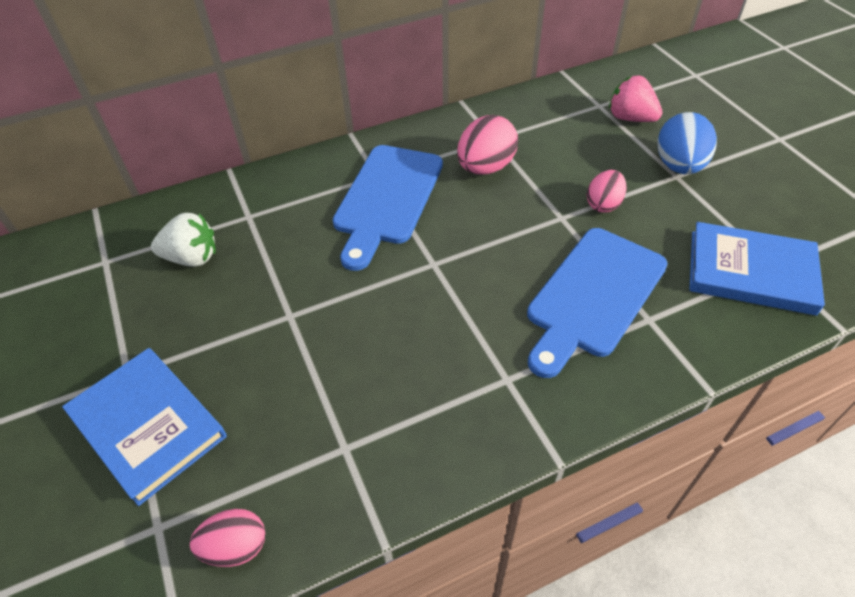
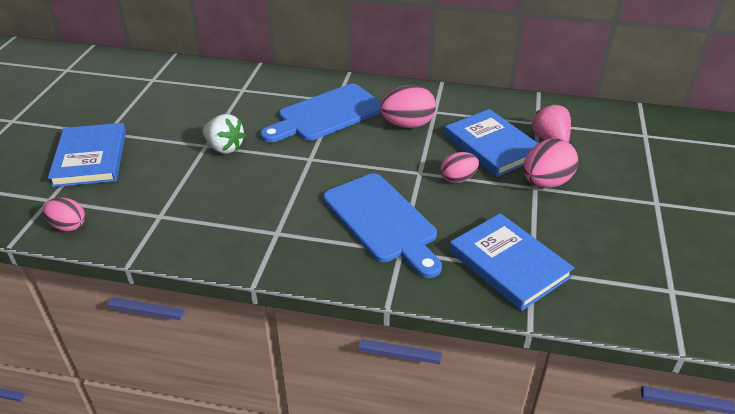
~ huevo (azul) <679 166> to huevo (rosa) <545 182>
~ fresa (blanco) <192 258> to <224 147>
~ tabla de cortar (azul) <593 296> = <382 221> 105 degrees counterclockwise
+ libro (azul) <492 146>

● ● ● ● ● ● ●

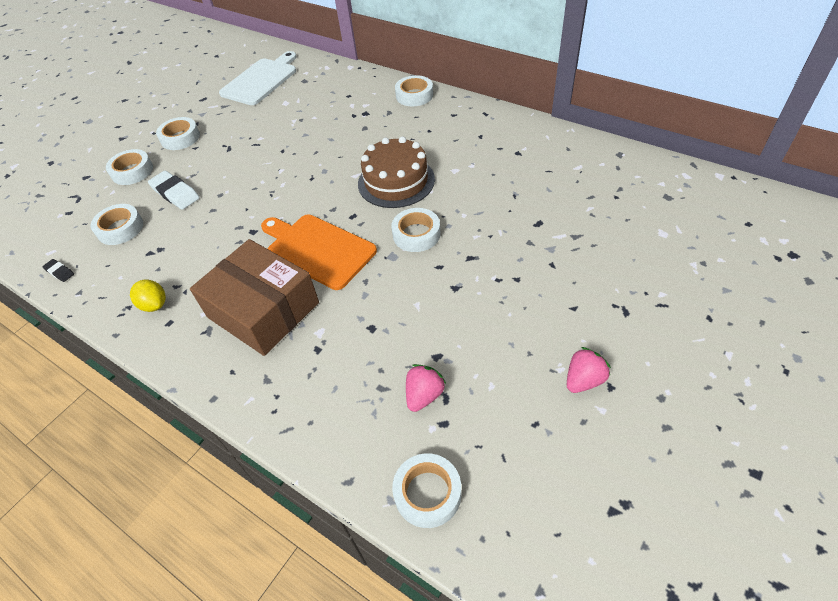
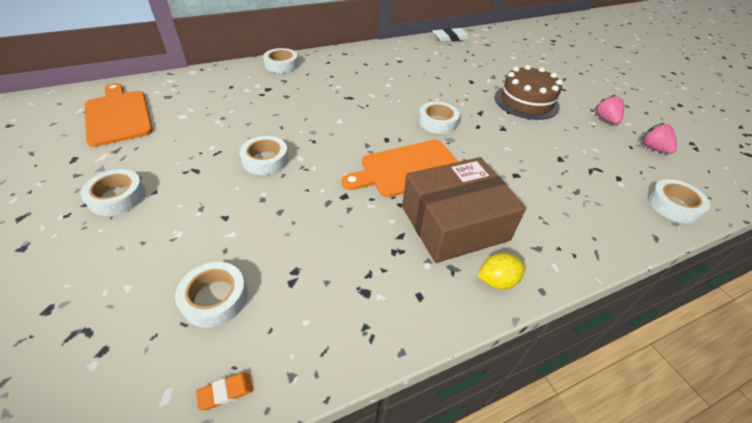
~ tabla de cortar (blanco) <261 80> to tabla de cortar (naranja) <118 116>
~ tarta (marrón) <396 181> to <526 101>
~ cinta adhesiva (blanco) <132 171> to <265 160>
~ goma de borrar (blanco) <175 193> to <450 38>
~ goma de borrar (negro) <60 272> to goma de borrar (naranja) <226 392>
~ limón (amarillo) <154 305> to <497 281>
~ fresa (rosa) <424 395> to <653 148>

● ● ● ● ● ● ●

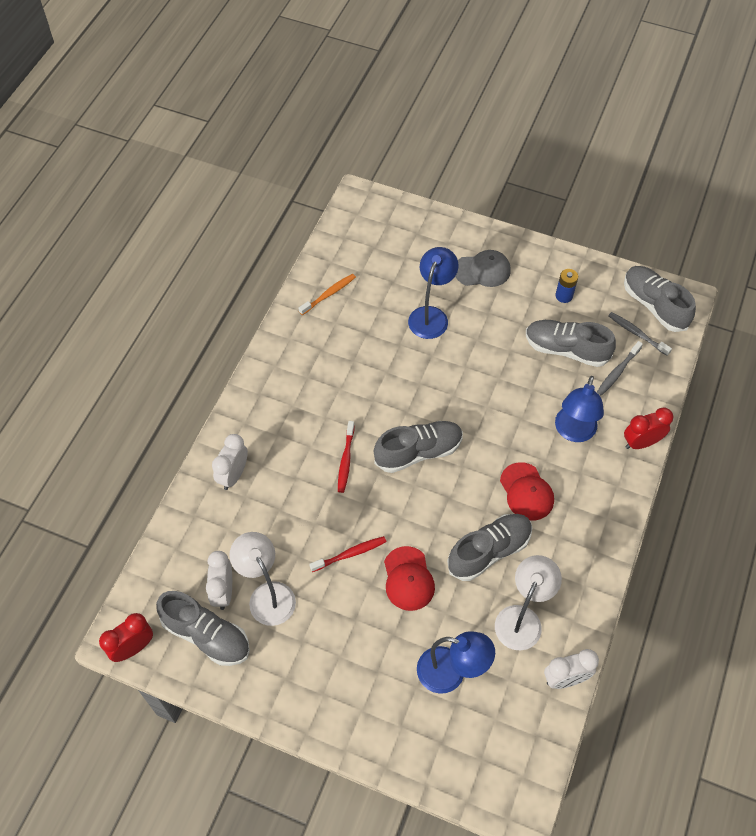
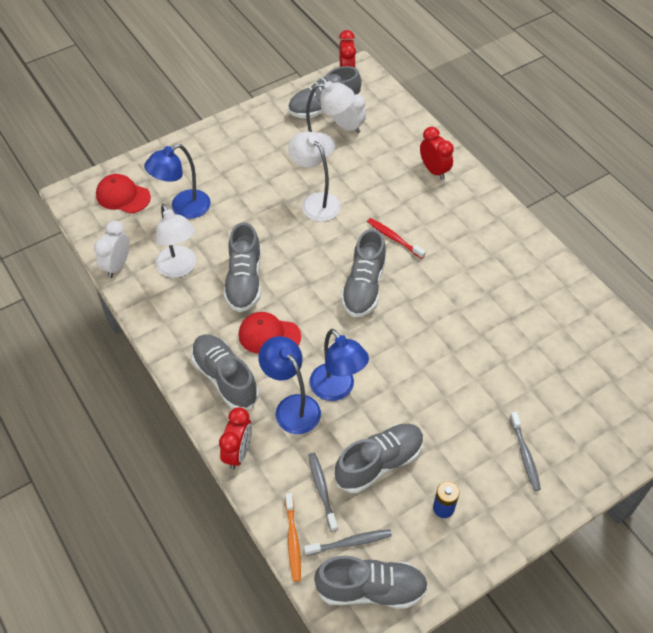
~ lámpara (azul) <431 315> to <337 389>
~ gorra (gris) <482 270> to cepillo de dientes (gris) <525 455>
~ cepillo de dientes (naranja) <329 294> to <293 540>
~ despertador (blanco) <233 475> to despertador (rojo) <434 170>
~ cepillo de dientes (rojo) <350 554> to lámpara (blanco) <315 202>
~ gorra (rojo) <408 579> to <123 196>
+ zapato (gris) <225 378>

● ● ● ● ● ● ●

Problem requirements
Please copy every line of the material that contains the word "lámpara".

Final answer
~ lámpara (azul) <431 315> to <337 389>
~ cepillo de dientes (rojo) <350 554> to lámpara (blanco) <315 202>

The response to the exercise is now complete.